** BEGIN Recorded information **
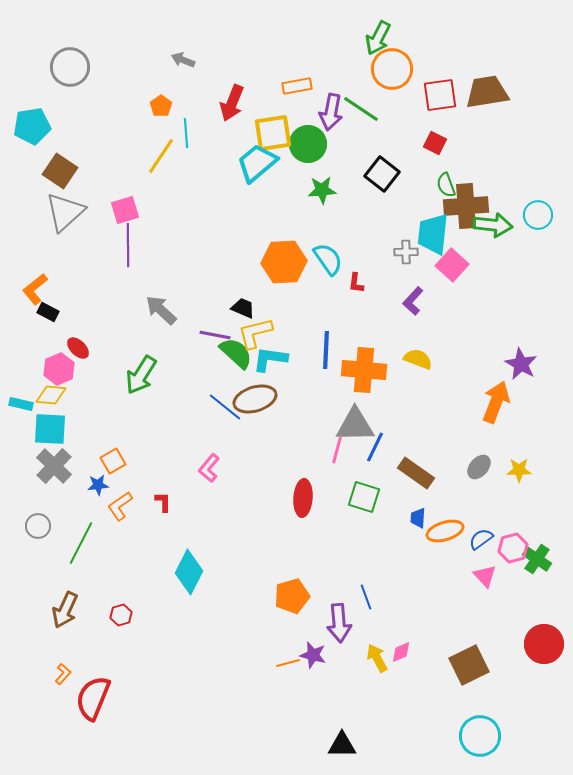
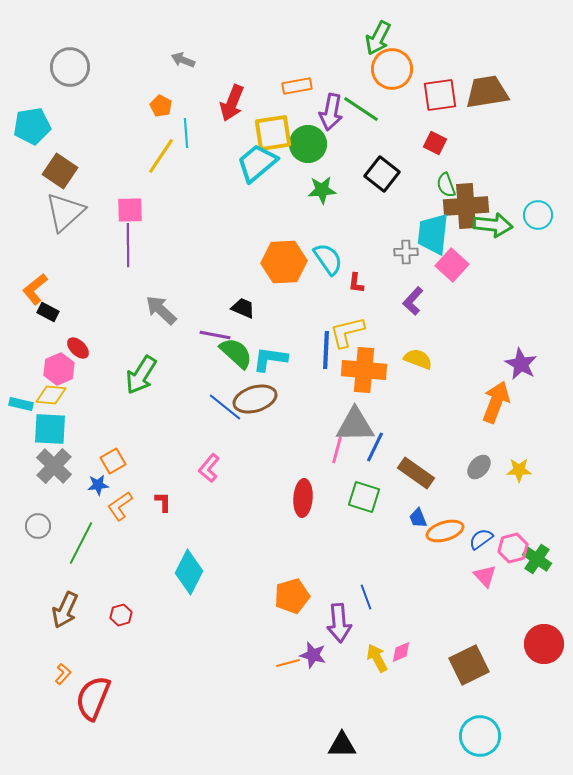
orange pentagon at (161, 106): rotated 10 degrees counterclockwise
pink square at (125, 210): moved 5 px right; rotated 16 degrees clockwise
yellow L-shape at (255, 333): moved 92 px right, 1 px up
blue trapezoid at (418, 518): rotated 25 degrees counterclockwise
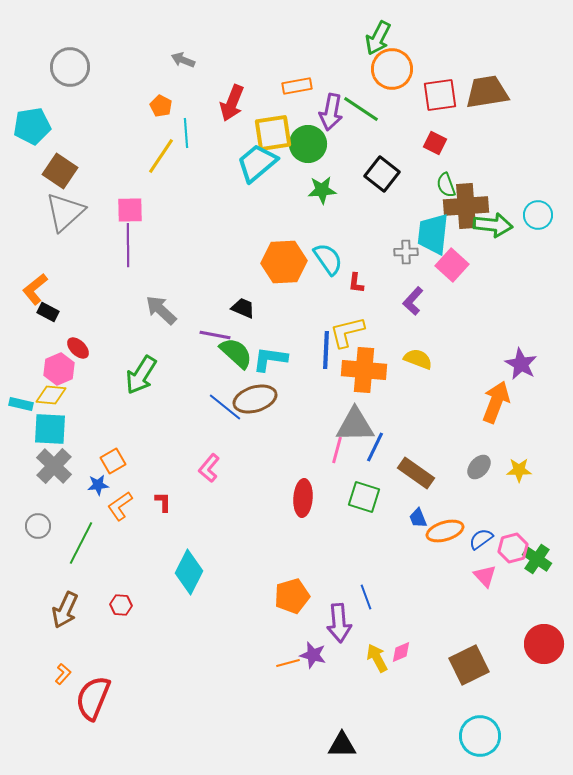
red hexagon at (121, 615): moved 10 px up; rotated 20 degrees clockwise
** END Recorded information **
> **Task requirements**
Copy out every line of text from the entries above word for word, leaving out the pictures.

> **Response for this exercise**
orange pentagon at (161, 106): rotated 10 degrees counterclockwise
pink square at (125, 210): moved 5 px right; rotated 16 degrees clockwise
yellow L-shape at (255, 333): moved 92 px right, 1 px up
blue trapezoid at (418, 518): rotated 25 degrees counterclockwise
red hexagon at (121, 615): moved 10 px up; rotated 20 degrees clockwise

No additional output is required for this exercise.